Before-and-after change records
----------
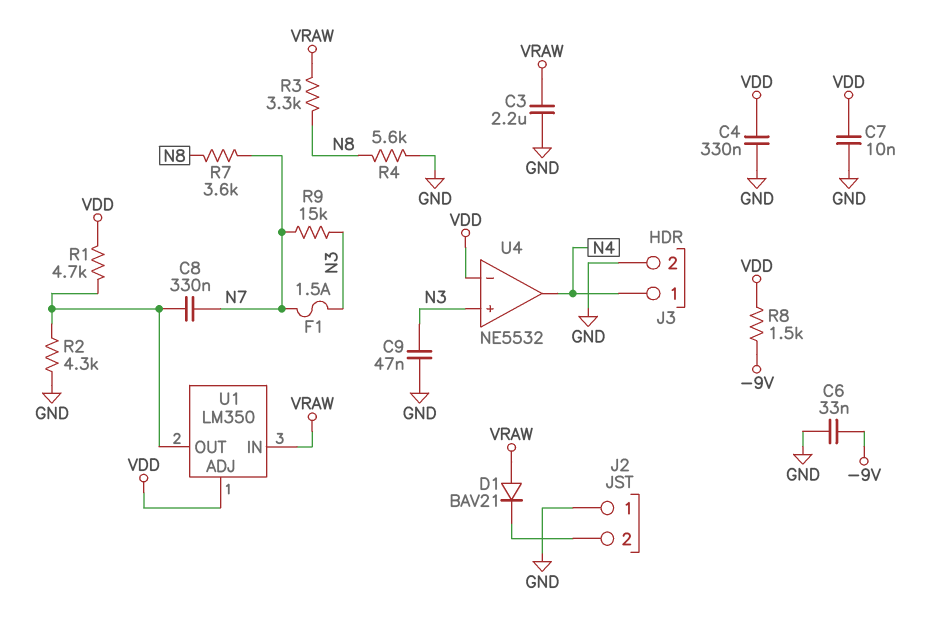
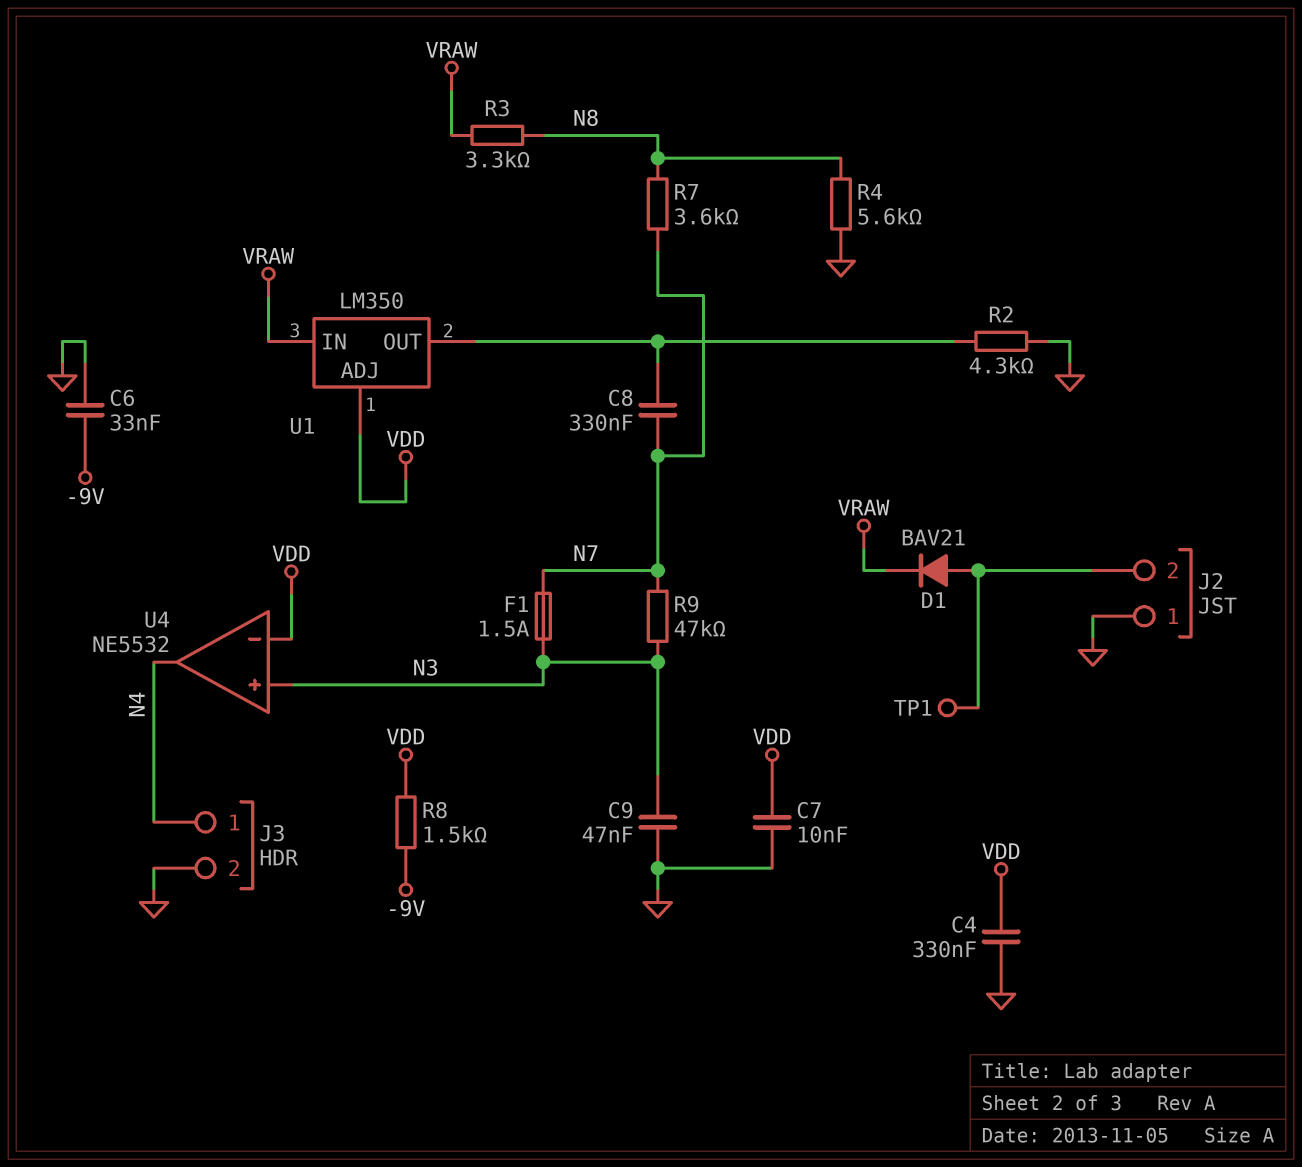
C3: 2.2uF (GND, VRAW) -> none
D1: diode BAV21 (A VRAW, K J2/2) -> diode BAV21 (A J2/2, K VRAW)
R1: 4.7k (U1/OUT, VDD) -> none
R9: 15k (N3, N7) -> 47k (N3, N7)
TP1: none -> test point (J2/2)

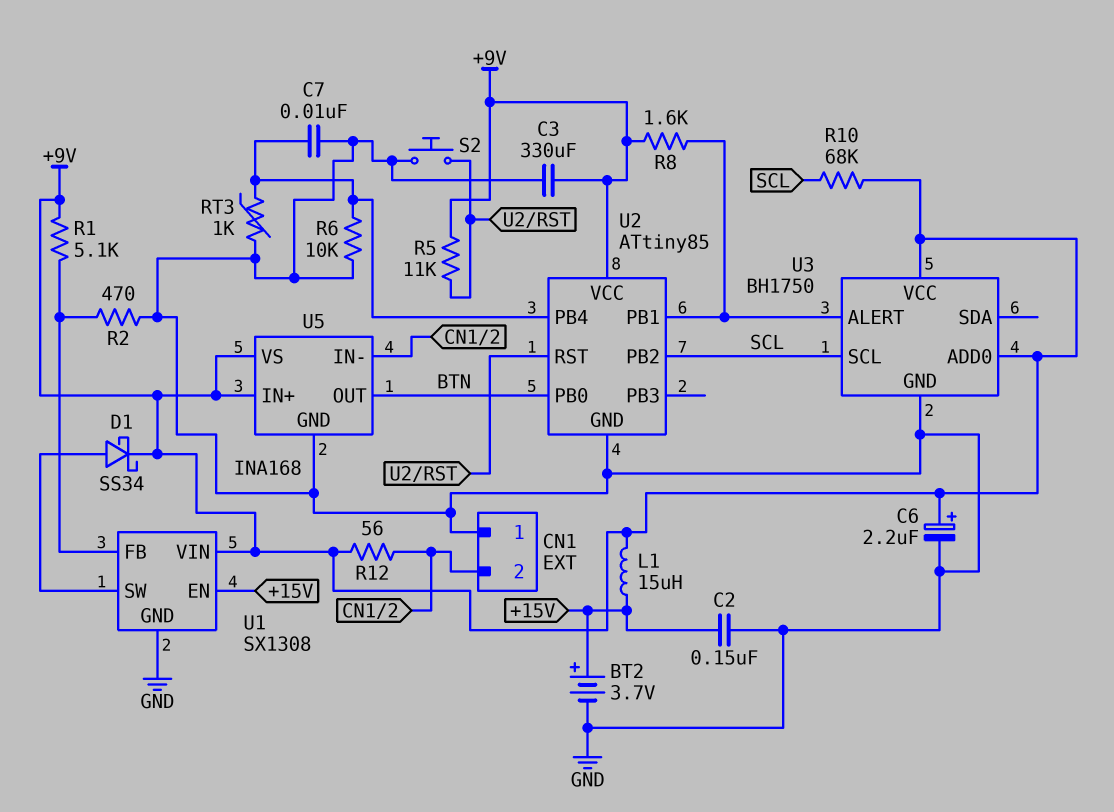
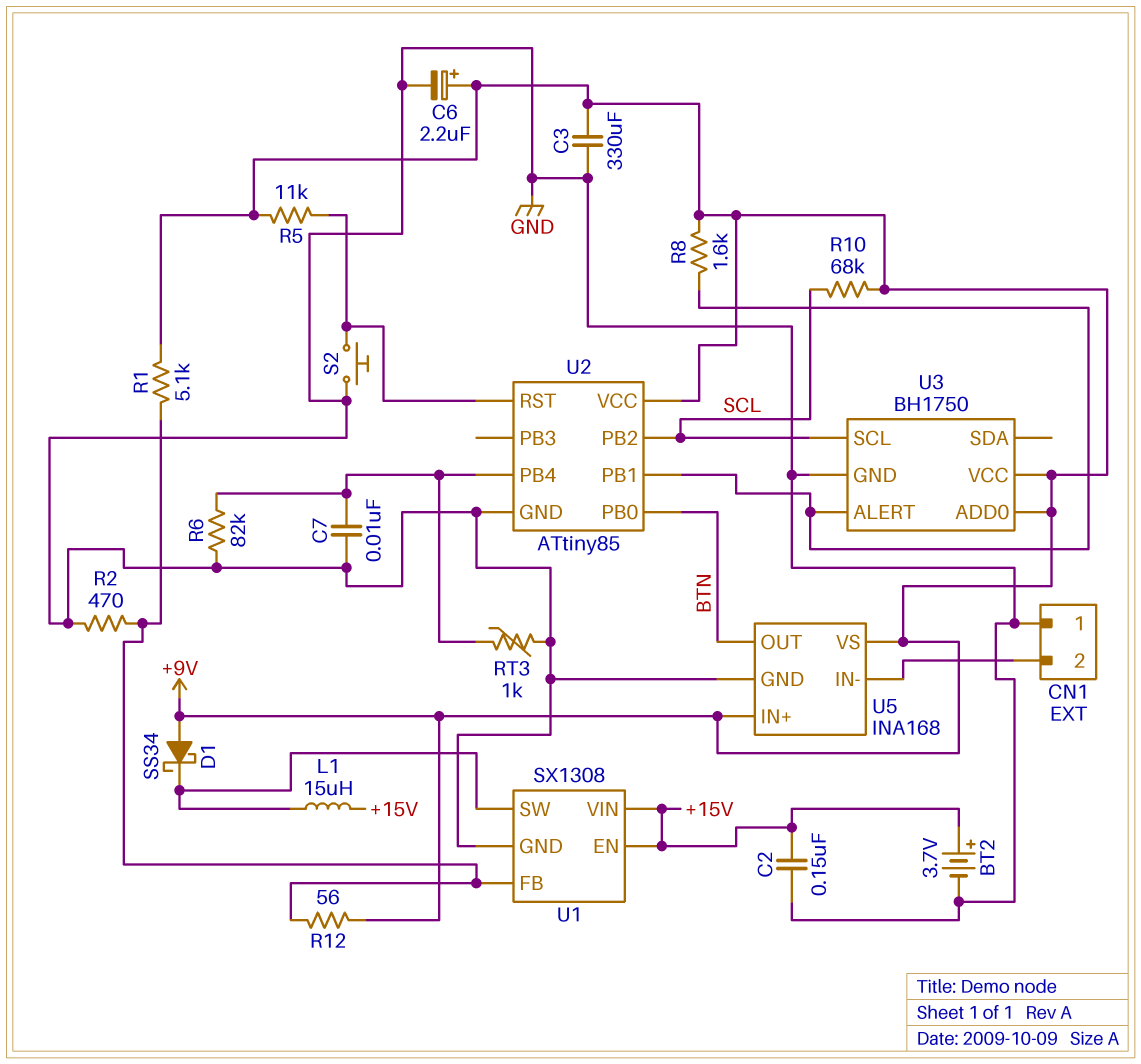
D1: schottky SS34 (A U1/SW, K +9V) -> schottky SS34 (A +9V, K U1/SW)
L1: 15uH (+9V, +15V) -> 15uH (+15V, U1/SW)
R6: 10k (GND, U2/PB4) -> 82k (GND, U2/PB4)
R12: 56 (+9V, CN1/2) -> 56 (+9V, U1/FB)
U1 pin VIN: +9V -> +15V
----------
WHAT IS NEEDED — Copy each line above containing the string "VRAW".

SOLUTION TO THIS PROBLEM —
C3: 2.2uF (GND, VRAW) -> none
D1: diode BAV21 (A VRAW, K J2/2) -> diode BAV21 (A J2/2, K VRAW)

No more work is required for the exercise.